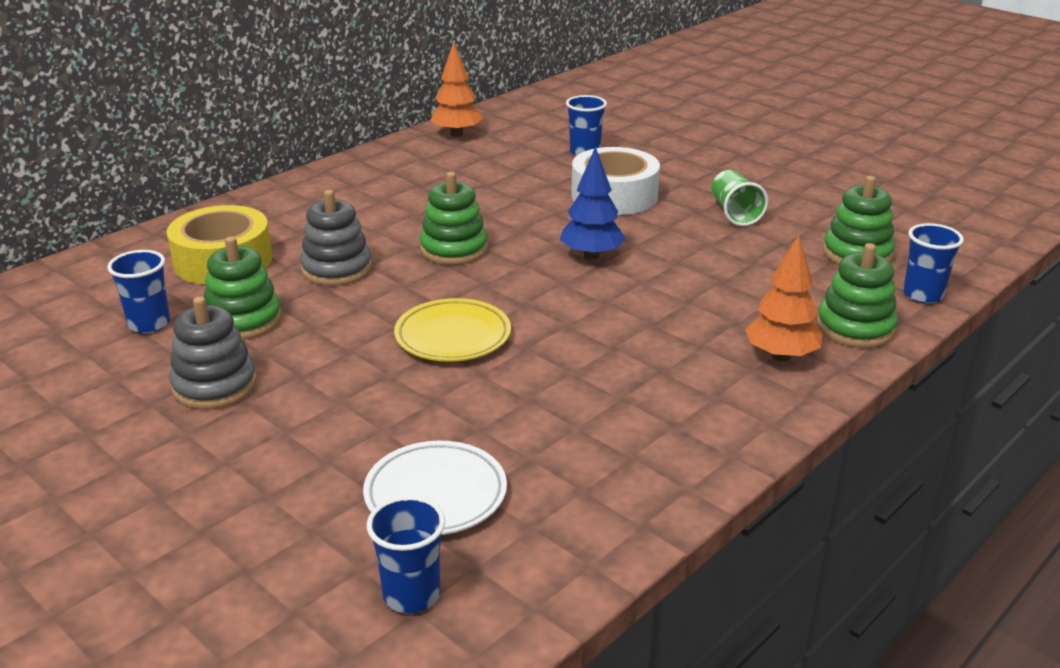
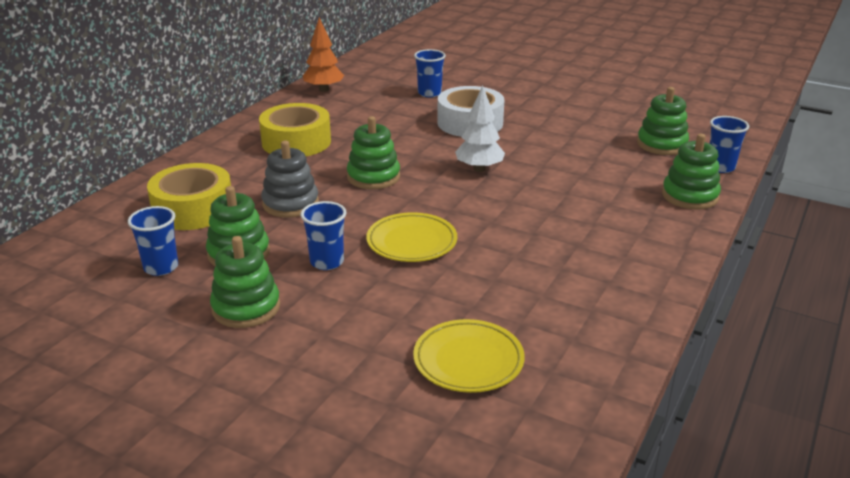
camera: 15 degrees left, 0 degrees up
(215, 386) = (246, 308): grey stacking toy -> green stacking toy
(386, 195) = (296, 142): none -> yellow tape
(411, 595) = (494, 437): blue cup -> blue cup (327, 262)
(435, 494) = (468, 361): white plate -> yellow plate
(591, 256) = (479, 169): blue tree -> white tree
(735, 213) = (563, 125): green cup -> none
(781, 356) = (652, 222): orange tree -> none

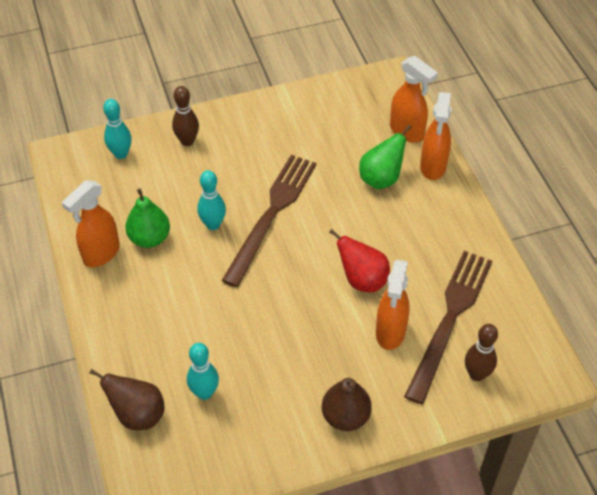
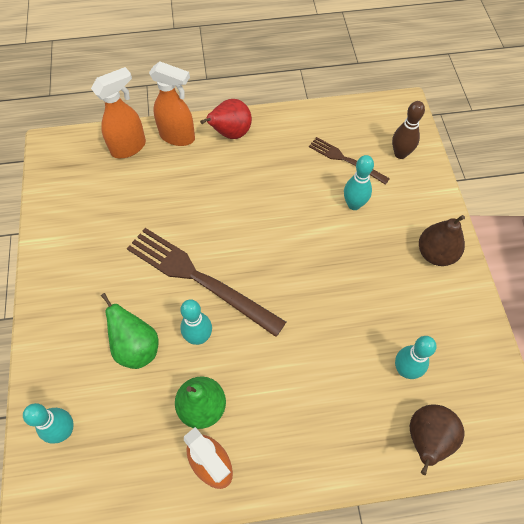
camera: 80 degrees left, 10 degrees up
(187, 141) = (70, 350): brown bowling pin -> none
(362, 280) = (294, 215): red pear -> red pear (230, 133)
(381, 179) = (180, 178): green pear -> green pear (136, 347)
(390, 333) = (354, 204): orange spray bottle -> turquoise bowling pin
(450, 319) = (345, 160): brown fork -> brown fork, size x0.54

============================================================

● **What you will do**:
Identify each line in the records above that contains the word "green", and copy it out in full.

● **Answer to this task**:
(215, 386) = (246, 308): grey stacking toy -> green stacking toy
(735, 213) = (563, 125): green cup -> none
(381, 179) = (180, 178): green pear -> green pear (136, 347)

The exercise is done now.